[EXERCISE MATERIALS]
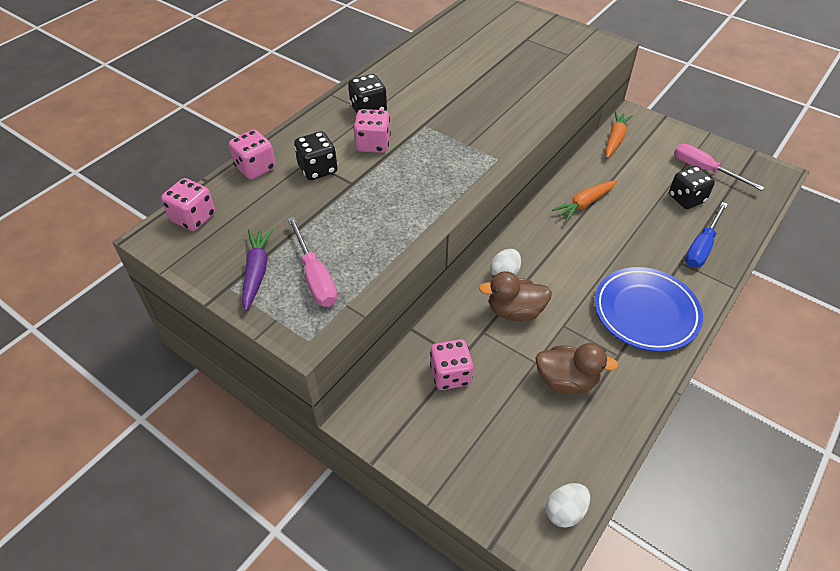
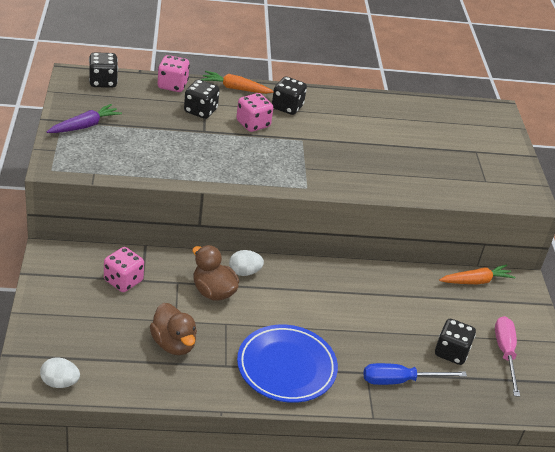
camera: 45 degrees right, 10 degrees down
pink dice [161,178,215,231] -> black dice [89,52,118,88]
pink screwdriver [287,217,337,307] -> none
orange carrot [552,180,617,222] -> orange carrot moved to [201,71,274,94]

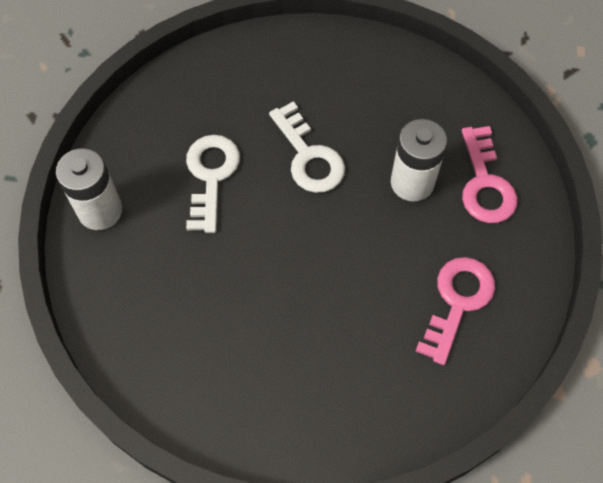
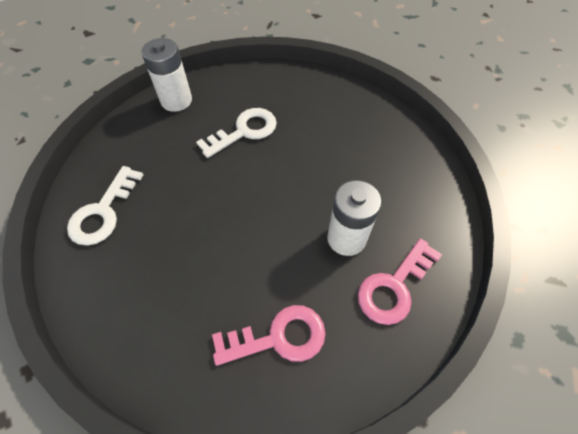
camera: 50 degrees right, 5 degrees down
white key [269,101,345,193] -> white key moved to [67,166,143,245]

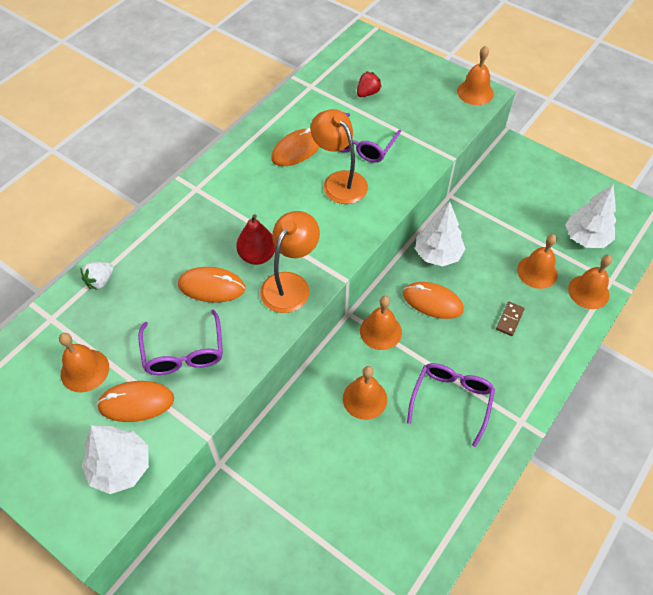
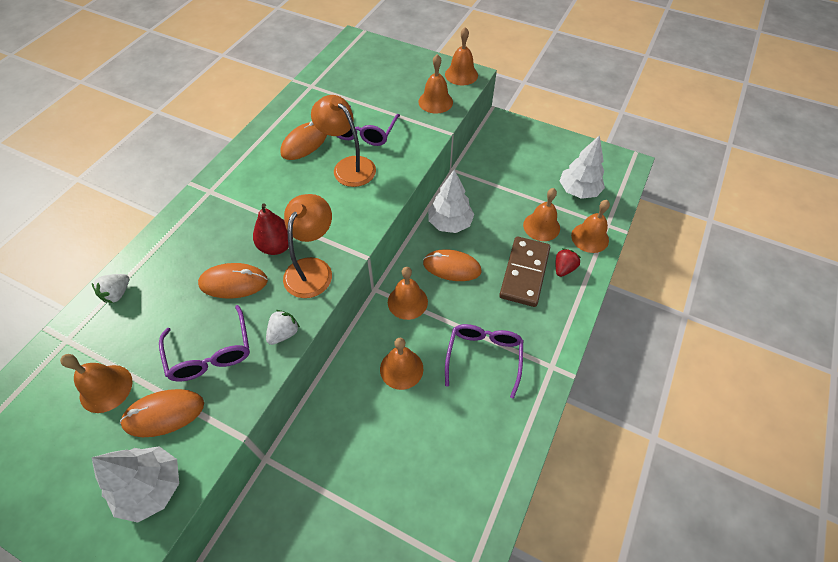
camera: 10 degrees left, 0 degrees up
red strawberry [357,71,382,97] -> red strawberry moved to [556,248,581,277]
brown domino [496,302,525,336] -> brown domino [499,236,550,307], size x2.25
none -> white strawberry [266,310,300,345]
none -> orange bell [418,54,453,114]

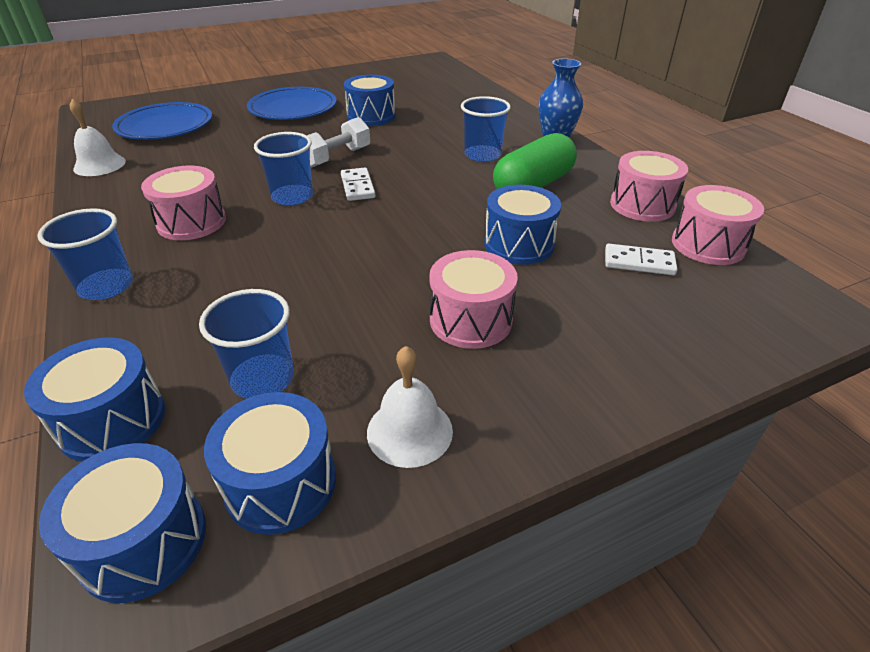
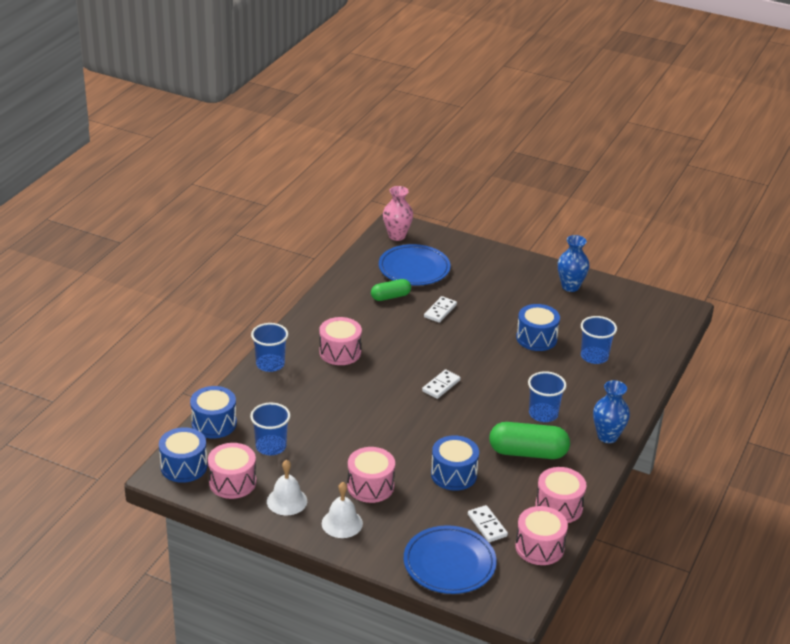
camera: 50 degrees right, 5 degrees down
white bell [70,99,126,176] -> white bell moved to [322,482,363,538]
blue drum [204,392,336,535] -> pink drum [208,443,256,499]
blue plate [247,87,337,120] -> blue plate moved to [404,525,497,594]
blue cup [254,132,313,206] -> blue cup moved to [581,316,617,364]
white dumbbell [307,117,370,168] -> none
none -> green capsule [371,279,411,301]
none -> pink vase [383,186,413,241]
none -> white domino [424,296,457,323]
none -> blue vase [558,235,590,292]

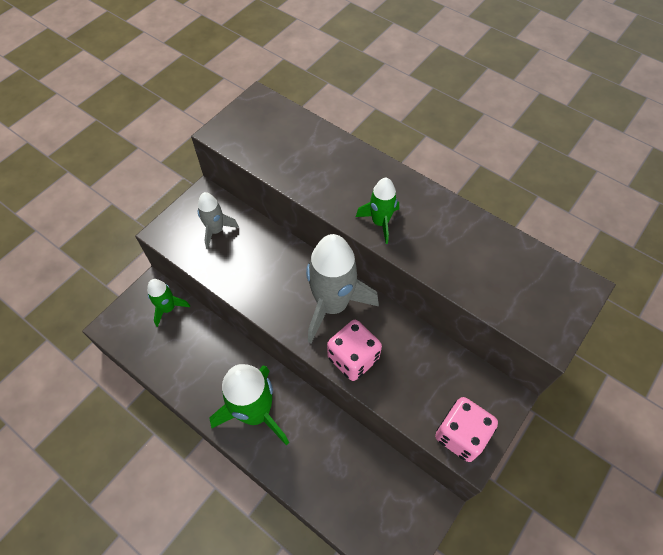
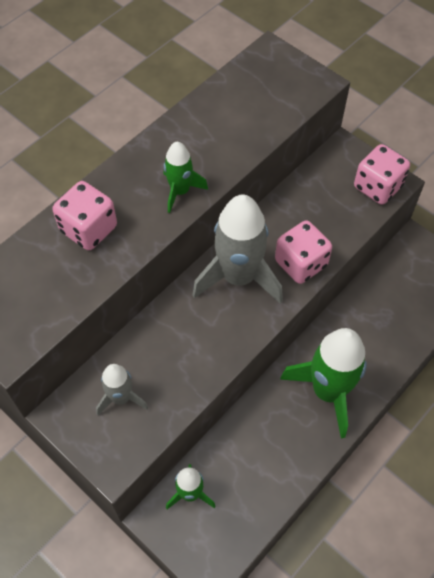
camera: 85 degrees left, 0 degrees up
none -> pink dice [53,181,117,250]

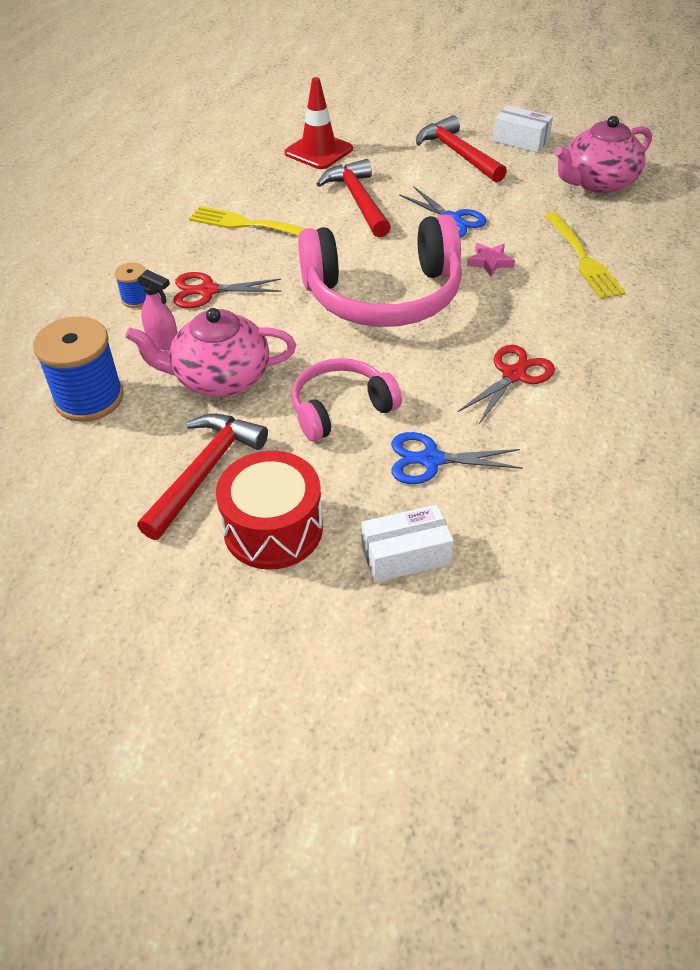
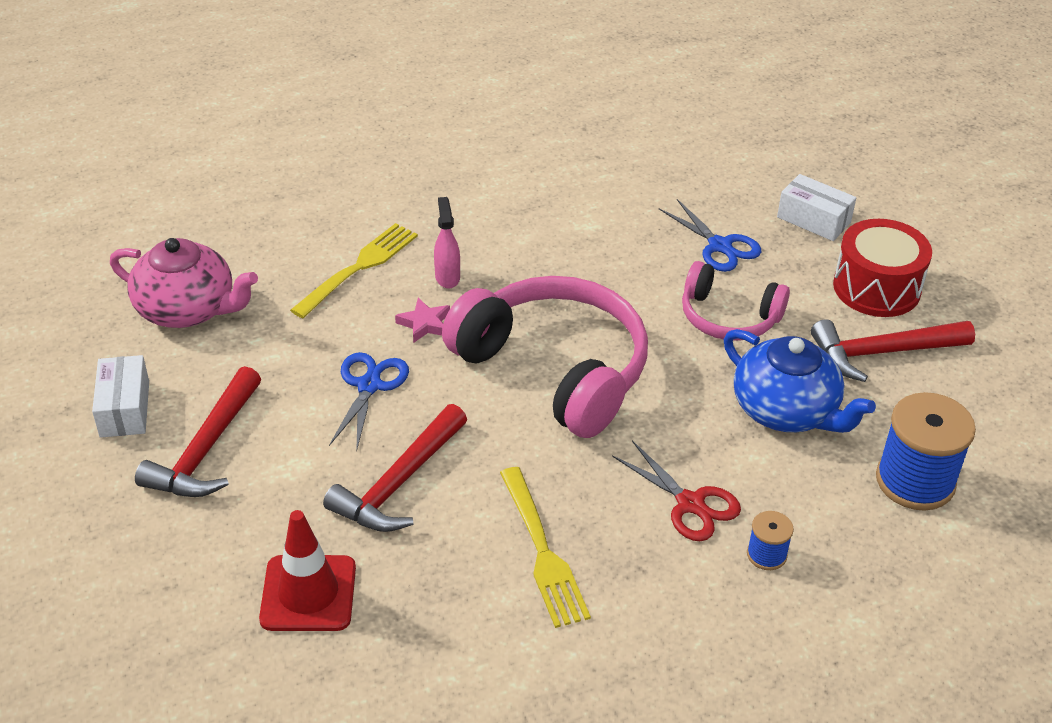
camera: 130 degrees left, 5 degrees down
pink teapot [125,308,296,397] -> blue teapot [724,329,876,433]
pink spray bottle [137,270,178,350] -> pink spray bottle moved to [434,197,460,288]
red scissors [457,345,555,424] -> none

[AIM OF THE EXERCISE]
A verbatim transcription is required of the lines from the one with "pink spray bottle [137,270,178,350]" through the final line of the entries above, and of nothing else.

[WRITTEN REPLY]
pink spray bottle [137,270,178,350] -> pink spray bottle moved to [434,197,460,288]
red scissors [457,345,555,424] -> none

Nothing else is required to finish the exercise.